◆ **DATA FOR THE TASK**
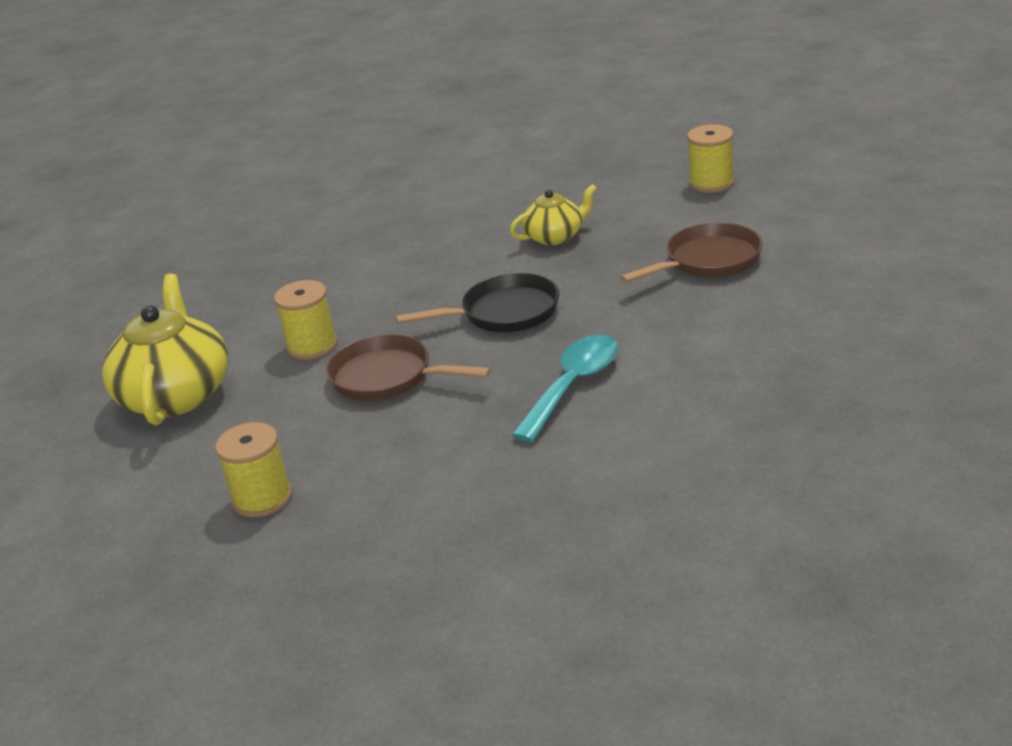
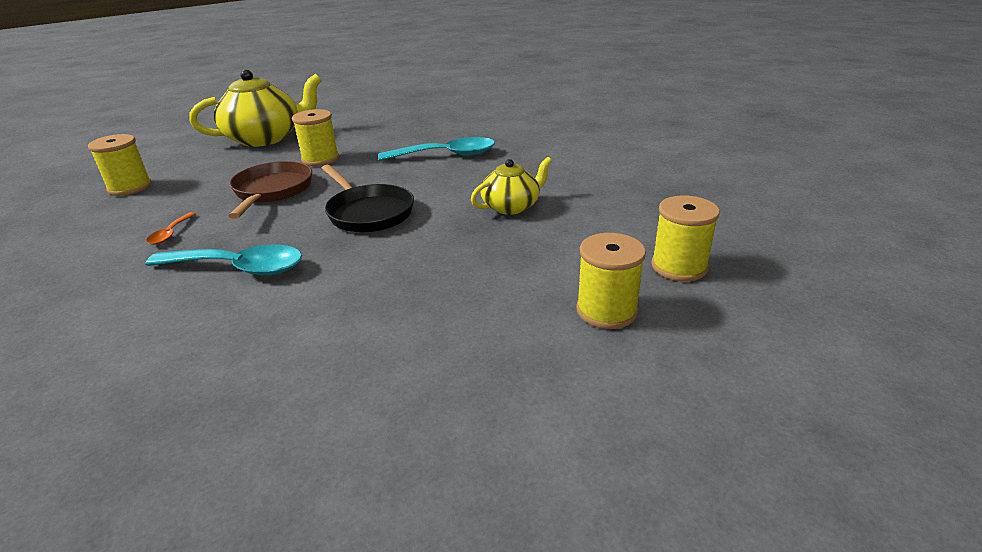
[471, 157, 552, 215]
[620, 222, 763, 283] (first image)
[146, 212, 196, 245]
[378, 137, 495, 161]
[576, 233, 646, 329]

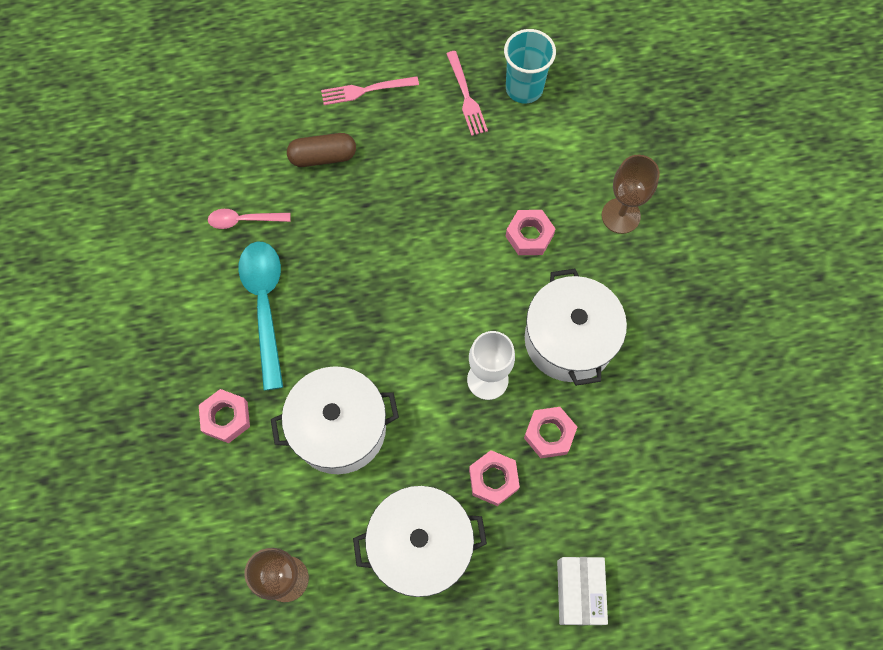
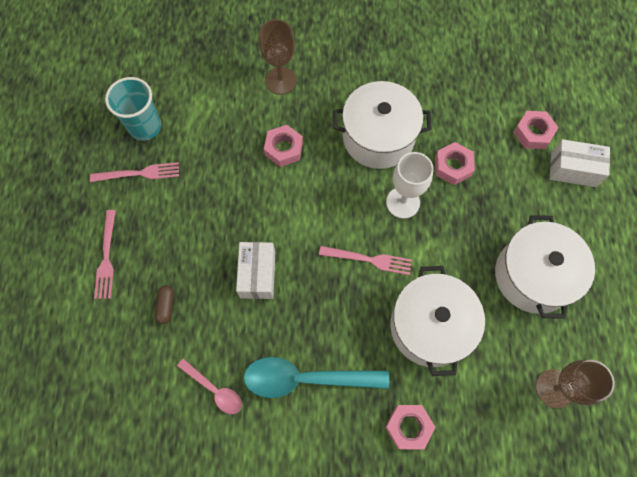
[177, 358, 242, 414]
[155, 286, 174, 324]
[513, 111, 559, 149]
[236, 242, 275, 299]
[319, 246, 412, 275]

◆ **EXERCISE BRIEF**
Nothing but the pictures should be left out when the listing is repeated exactly.

◆ **SOLUTION FOR THIS TASK**
[471, 157, 552, 215]
[620, 222, 763, 283] (first image)
[146, 212, 196, 245]
[378, 137, 495, 161]
[576, 233, 646, 329]

[177, 358, 242, 414]
[155, 286, 174, 324]
[513, 111, 559, 149]
[236, 242, 275, 299]
[319, 246, 412, 275]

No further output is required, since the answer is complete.